What this task involves: Every record below should be repeated word for word, with the pictures left out.

Data for review:
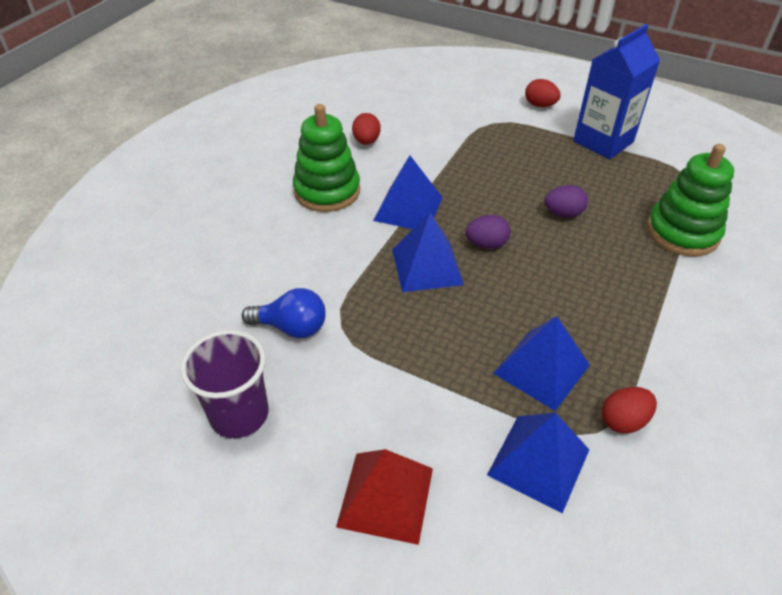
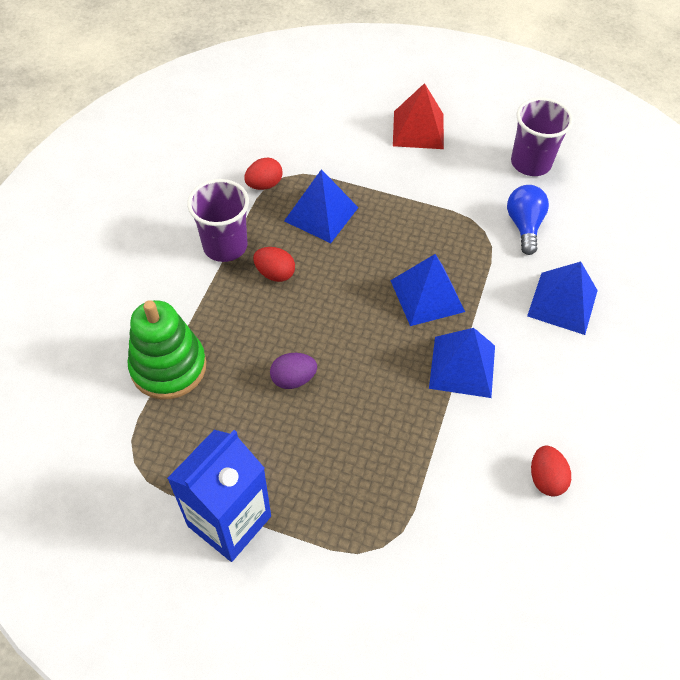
camera: 170 degrees right, 10 degrees up
blue light bulb [242,288,326,338] -> blue light bulb turned 90 degrees clockwise [507,185,549,255]
green stacking toy [293,104,360,212] -> none
purple egg [466,215,511,249] -> none
blue pyramid [487,413,589,513] -> blue pyramid moved to [527,262,598,335]
red egg [525,79,561,107] -> red egg moved to [253,247,295,282]
none -> purple cup [187,179,249,262]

Answer space:
camera: 170 degrees right, 10 degrees up
blue light bulb [242,288,326,338] -> blue light bulb turned 90 degrees clockwise [507,185,549,255]
green stacking toy [293,104,360,212] -> none
purple egg [466,215,511,249] -> none
blue pyramid [487,413,589,513] -> blue pyramid moved to [527,262,598,335]
red egg [525,79,561,107] -> red egg moved to [253,247,295,282]
none -> purple cup [187,179,249,262]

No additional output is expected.